▸ Record set
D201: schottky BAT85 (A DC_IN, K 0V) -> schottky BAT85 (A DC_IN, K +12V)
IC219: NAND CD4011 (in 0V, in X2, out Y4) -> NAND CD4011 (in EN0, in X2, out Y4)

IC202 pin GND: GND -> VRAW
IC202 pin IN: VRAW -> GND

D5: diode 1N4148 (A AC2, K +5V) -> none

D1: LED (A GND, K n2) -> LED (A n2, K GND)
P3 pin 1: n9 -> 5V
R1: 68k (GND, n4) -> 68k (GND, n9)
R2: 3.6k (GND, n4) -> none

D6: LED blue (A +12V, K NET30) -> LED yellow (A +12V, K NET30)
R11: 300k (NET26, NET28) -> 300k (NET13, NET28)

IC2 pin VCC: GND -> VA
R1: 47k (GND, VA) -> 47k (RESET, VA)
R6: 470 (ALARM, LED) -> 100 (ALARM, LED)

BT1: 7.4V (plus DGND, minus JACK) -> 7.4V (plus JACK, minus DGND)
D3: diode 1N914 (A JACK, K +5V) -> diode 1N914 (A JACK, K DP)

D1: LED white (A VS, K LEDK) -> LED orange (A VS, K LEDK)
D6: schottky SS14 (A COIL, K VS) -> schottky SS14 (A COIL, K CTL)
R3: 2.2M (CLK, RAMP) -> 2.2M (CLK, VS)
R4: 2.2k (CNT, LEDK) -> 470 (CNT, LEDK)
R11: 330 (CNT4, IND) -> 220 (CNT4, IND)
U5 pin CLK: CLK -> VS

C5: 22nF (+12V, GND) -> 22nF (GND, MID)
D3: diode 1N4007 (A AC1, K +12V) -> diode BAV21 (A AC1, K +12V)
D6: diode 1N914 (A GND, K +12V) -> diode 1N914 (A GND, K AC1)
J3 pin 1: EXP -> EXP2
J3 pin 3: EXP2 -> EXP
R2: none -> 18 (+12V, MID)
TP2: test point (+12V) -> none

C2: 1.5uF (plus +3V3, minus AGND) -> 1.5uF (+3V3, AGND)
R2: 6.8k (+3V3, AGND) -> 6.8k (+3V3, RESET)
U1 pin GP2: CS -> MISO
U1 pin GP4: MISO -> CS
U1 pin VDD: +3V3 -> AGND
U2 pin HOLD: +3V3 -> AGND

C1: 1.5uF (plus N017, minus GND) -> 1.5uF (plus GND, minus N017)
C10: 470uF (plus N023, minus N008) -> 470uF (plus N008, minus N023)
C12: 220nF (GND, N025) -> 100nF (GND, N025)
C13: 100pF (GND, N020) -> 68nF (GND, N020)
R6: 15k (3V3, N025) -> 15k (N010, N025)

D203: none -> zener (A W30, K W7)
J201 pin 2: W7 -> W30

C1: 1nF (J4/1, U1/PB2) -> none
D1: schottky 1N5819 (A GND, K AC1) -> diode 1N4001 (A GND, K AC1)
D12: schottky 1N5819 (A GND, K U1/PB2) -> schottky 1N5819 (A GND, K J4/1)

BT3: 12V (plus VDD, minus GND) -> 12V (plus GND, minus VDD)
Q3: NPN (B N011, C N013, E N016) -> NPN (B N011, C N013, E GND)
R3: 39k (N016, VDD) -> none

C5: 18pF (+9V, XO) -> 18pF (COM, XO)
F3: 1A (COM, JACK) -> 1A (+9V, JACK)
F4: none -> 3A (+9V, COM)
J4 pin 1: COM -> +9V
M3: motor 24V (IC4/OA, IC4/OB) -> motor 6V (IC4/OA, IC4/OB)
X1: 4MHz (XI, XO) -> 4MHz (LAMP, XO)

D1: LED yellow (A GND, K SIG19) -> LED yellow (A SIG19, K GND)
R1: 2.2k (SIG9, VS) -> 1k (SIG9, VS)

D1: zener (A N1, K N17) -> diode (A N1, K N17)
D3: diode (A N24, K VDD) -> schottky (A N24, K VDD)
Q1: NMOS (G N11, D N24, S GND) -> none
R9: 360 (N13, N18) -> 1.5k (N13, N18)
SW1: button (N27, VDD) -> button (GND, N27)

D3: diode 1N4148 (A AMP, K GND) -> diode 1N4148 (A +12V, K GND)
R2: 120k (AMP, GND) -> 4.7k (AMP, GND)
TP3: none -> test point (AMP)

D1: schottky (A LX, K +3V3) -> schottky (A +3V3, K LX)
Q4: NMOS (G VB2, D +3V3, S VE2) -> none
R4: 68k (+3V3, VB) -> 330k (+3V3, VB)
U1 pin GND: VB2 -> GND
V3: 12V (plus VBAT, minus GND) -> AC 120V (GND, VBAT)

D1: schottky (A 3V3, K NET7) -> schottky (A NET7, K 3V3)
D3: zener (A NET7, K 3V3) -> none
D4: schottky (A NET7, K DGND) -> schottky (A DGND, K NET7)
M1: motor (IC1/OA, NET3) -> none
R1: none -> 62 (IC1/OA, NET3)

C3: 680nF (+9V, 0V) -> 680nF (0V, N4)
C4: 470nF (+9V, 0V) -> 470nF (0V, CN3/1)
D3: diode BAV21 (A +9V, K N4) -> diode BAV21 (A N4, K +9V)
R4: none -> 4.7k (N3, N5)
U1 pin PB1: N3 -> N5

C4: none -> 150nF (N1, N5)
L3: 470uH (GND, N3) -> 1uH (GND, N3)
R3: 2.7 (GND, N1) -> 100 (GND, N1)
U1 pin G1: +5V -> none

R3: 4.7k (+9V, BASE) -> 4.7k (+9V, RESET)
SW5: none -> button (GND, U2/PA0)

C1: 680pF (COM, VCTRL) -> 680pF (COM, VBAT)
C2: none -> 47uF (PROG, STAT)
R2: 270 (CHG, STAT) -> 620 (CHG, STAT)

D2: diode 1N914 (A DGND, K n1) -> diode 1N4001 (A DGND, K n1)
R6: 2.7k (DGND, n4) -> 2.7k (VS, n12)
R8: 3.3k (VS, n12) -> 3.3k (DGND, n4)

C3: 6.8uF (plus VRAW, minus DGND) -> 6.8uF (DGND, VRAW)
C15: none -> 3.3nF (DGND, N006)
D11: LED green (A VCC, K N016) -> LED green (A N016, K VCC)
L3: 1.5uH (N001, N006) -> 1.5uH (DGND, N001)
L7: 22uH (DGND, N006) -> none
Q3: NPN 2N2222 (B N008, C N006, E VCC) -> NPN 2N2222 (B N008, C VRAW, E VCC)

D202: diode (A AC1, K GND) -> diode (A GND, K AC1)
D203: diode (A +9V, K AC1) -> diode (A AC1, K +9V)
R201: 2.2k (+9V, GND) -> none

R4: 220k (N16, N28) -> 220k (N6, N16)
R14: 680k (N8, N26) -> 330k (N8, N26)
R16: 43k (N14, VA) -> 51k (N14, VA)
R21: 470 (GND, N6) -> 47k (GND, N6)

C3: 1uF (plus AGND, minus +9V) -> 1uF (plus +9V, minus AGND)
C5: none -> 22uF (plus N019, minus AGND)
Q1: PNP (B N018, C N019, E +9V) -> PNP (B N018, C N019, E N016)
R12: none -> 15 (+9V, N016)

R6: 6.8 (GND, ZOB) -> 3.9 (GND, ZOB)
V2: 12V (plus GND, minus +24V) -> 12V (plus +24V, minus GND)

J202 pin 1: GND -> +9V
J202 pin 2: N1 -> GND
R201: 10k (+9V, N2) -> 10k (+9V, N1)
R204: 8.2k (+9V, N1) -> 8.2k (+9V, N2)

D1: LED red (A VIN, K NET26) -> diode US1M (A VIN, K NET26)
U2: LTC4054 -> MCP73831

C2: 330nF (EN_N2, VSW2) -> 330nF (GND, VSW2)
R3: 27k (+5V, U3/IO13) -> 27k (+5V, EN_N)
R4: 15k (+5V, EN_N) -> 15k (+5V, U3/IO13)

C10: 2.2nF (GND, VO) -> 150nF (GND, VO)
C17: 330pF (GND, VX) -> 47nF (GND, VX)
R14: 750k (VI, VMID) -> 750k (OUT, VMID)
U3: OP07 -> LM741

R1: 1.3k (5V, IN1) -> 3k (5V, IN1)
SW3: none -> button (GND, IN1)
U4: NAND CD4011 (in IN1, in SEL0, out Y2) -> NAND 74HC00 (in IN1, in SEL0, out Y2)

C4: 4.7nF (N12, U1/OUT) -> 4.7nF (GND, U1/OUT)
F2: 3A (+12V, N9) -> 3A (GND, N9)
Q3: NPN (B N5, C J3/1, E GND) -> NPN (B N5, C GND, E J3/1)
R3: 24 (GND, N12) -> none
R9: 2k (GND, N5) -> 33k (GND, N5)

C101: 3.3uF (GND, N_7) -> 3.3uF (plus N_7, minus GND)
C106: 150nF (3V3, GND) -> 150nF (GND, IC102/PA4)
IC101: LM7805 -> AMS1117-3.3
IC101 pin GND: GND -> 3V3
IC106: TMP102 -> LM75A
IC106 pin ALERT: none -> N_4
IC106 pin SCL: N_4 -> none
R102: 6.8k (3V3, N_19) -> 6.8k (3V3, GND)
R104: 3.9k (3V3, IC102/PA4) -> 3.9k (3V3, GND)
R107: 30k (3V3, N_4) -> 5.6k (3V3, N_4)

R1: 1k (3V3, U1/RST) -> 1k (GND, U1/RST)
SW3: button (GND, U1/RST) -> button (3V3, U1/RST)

▸ Directions
Within the material above, the line with "C5: 18pF (+9V, XO) -> 18pF (COM, XO)" opens the range and the line with "R4: 220k (N16, N28) -> 220k (N6, N16)" closes it; reproduce that range word for word.

▸ Response
C5: 18pF (+9V, XO) -> 18pF (COM, XO)
F3: 1A (COM, JACK) -> 1A (+9V, JACK)
F4: none -> 3A (+9V, COM)
J4 pin 1: COM -> +9V
M3: motor 24V (IC4/OA, IC4/OB) -> motor 6V (IC4/OA, IC4/OB)
X1: 4MHz (XI, XO) -> 4MHz (LAMP, XO)

D1: LED yellow (A GND, K SIG19) -> LED yellow (A SIG19, K GND)
R1: 2.2k (SIG9, VS) -> 1k (SIG9, VS)

D1: zener (A N1, K N17) -> diode (A N1, K N17)
D3: diode (A N24, K VDD) -> schottky (A N24, K VDD)
Q1: NMOS (G N11, D N24, S GND) -> none
R9: 360 (N13, N18) -> 1.5k (N13, N18)
SW1: button (N27, VDD) -> button (GND, N27)

D3: diode 1N4148 (A AMP, K GND) -> diode 1N4148 (A +12V, K GND)
R2: 120k (AMP, GND) -> 4.7k (AMP, GND)
TP3: none -> test point (AMP)

D1: schottky (A LX, K +3V3) -> schottky (A +3V3, K LX)
Q4: NMOS (G VB2, D +3V3, S VE2) -> none
R4: 68k (+3V3, VB) -> 330k (+3V3, VB)
U1 pin GND: VB2 -> GND
V3: 12V (plus VBAT, minus GND) -> AC 120V (GND, VBAT)

D1: schottky (A 3V3, K NET7) -> schottky (A NET7, K 3V3)
D3: zener (A NET7, K 3V3) -> none
D4: schottky (A NET7, K DGND) -> schottky (A DGND, K NET7)
M1: motor (IC1/OA, NET3) -> none
R1: none -> 62 (IC1/OA, NET3)

C3: 680nF (+9V, 0V) -> 680nF (0V, N4)
C4: 470nF (+9V, 0V) -> 470nF (0V, CN3/1)
D3: diode BAV21 (A +9V, K N4) -> diode BAV21 (A N4, K +9V)
R4: none -> 4.7k (N3, N5)
U1 pin PB1: N3 -> N5

C4: none -> 150nF (N1, N5)
L3: 470uH (GND, N3) -> 1uH (GND, N3)
R3: 2.7 (GND, N1) -> 100 (GND, N1)
U1 pin G1: +5V -> none

R3: 4.7k (+9V, BASE) -> 4.7k (+9V, RESET)
SW5: none -> button (GND, U2/PA0)

C1: 680pF (COM, VCTRL) -> 680pF (COM, VBAT)
C2: none -> 47uF (PROG, STAT)
R2: 270 (CHG, STAT) -> 620 (CHG, STAT)

D2: diode 1N914 (A DGND, K n1) -> diode 1N4001 (A DGND, K n1)
R6: 2.7k (DGND, n4) -> 2.7k (VS, n12)
R8: 3.3k (VS, n12) -> 3.3k (DGND, n4)

C3: 6.8uF (plus VRAW, minus DGND) -> 6.8uF (DGND, VRAW)
C15: none -> 3.3nF (DGND, N006)
D11: LED green (A VCC, K N016) -> LED green (A N016, K VCC)
L3: 1.5uH (N001, N006) -> 1.5uH (DGND, N001)
L7: 22uH (DGND, N006) -> none
Q3: NPN 2N2222 (B N008, C N006, E VCC) -> NPN 2N2222 (B N008, C VRAW, E VCC)

D202: diode (A AC1, K GND) -> diode (A GND, K AC1)
D203: diode (A +9V, K AC1) -> diode (A AC1, K +9V)
R201: 2.2k (+9V, GND) -> none

R4: 220k (N16, N28) -> 220k (N6, N16)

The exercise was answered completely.